WHAT THE TASK ASKS:
Set down the entries once more, exactly as given.

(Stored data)
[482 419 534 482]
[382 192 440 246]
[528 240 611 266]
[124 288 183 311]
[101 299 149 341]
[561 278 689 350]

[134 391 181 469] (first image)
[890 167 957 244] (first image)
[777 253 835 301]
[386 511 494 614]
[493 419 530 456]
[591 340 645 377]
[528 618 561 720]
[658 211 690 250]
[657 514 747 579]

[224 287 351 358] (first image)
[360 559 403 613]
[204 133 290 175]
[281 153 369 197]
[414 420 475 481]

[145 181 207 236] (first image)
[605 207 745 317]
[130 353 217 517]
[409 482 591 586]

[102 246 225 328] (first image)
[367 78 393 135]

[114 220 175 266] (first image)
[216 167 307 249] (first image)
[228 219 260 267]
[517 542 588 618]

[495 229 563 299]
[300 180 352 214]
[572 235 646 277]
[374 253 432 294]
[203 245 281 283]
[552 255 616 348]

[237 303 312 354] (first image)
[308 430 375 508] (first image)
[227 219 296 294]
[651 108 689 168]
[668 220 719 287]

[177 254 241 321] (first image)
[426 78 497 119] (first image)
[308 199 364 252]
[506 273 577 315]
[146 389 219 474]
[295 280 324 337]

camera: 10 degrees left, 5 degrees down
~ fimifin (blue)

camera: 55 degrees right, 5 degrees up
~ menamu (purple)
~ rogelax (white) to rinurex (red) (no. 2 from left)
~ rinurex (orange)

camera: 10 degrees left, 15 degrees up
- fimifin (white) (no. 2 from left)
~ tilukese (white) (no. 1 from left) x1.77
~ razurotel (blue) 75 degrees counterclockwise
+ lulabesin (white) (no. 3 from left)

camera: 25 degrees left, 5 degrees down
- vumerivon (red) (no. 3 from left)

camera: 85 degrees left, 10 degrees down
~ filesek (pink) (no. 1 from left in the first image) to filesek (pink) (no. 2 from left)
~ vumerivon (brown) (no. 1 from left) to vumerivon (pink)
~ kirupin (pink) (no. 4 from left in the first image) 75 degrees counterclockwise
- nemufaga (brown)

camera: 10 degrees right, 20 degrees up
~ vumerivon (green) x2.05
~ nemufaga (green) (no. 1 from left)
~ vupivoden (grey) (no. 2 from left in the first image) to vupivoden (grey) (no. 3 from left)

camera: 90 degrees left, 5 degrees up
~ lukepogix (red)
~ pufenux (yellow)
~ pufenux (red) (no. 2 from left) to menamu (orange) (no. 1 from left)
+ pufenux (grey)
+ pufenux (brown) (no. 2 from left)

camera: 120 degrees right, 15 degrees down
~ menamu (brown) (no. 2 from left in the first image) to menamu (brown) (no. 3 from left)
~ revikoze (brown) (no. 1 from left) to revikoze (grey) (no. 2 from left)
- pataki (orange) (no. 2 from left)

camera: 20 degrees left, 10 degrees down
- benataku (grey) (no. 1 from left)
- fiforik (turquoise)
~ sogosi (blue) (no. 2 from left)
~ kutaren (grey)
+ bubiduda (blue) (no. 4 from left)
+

SOLUTION:
[482 419 534 482]
[382 192 440 246]
[528 240 611 266]
[124 288 183 311]
[101 299 149 341]
[561 278 689 350]

[134 391 181 469] (first image)
[890 167 957 244] (first image)
[777 253 835 301]
[386 511 494 614]
[493 419 530 456]
[591 340 645 377]
[528 618 561 720]
[658 211 690 250]
[657 514 747 579]

[224 287 351 358] (first image)
[360 559 403 613]
[204 133 290 175]
[281 153 369 197]
[414 420 475 481]

[145 181 207 236] (first image)
[605 207 745 317]
[130 353 217 517]
[409 482 591 586]

[102 246 225 328] (first image)
[367 78 393 135]

[114 220 175 266] (first image)
[216 167 307 249] (first image)
[228 219 260 267]
[517 542 588 618]

[495 229 563 299]
[300 180 352 214]
[572 235 646 277]
[374 253 432 294]
[203 245 281 283]
[552 255 616 348]

[237 303 312 354] (first image)
[308 430 375 508] (first image)
[227 219 296 294]
[651 108 689 168]
[668 220 719 287]

[177 254 241 321] (first image)
[426 78 497 119] (first image)
[308 199 364 252]
[506 273 577 315]
[146 389 219 474]
[295 280 324 337]

camera: 10 degrees left, 5 degrees down
~ fimifin (blue)

camera: 55 degrees right, 5 degrees up
~ menamu (purple)
~ rogelax (white) to rinurex (red) (no. 2 from left)
~ rinurex (orange)

camera: 10 degrees left, 15 degrees up
- fimifin (white) (no. 2 from left)
~ tilukese (white) (no. 1 from left) x1.77
~ razurotel (blue) 75 degrees counterclockwise
+ lulabesin (white) (no. 3 from left)

camera: 25 degrees left, 5 degrees down
- vumerivon (red) (no. 3 from left)

camera: 85 degrees left, 10 degrees down
~ filesek (pink) (no. 1 from left in the first image) to filesek (pink) (no. 2 from left)
~ vumerivon (brown) (no. 1 from left) to vumerivon (pink)
~ kirupin (pink) (no. 4 from left in the first image) 75 degrees counterclockwise
- nemufaga (brown)

camera: 10 degrees right, 20 degrees up
~ vumerivon (green) x2.05
~ nemufaga (green) (no. 1 from left)
~ vupivoden (grey) (no. 2 from left in the first image) to vupivoden (grey) (no. 3 from left)

camera: 90 degrees left, 5 degrees up
~ lukepogix (red)
~ pufenux (yellow)
~ pufenux (red) (no. 2 from left) to menamu (orange) (no. 1 from left)
+ pufenux (grey)
+ pufenux (brown) (no. 2 from left)

camera: 120 degrees right, 15 degrees down
~ menamu (brown) (no. 2 from left in the first image) to menamu (brown) (no. 3 from left)
~ revikoze (brown) (no. 1 from left) to revikoze (grey) (no. 2 from left)
- pataki (orange) (no. 2 from left)

camera: 20 degrees left, 10 degrees down
- benataku (grey) (no. 1 from left)
- fiforik (turquoise)
~ sogosi (blue) (no. 2 from left)
~ kutaren (grey)
+ bubiduda (blue) (no. 4 from left)
+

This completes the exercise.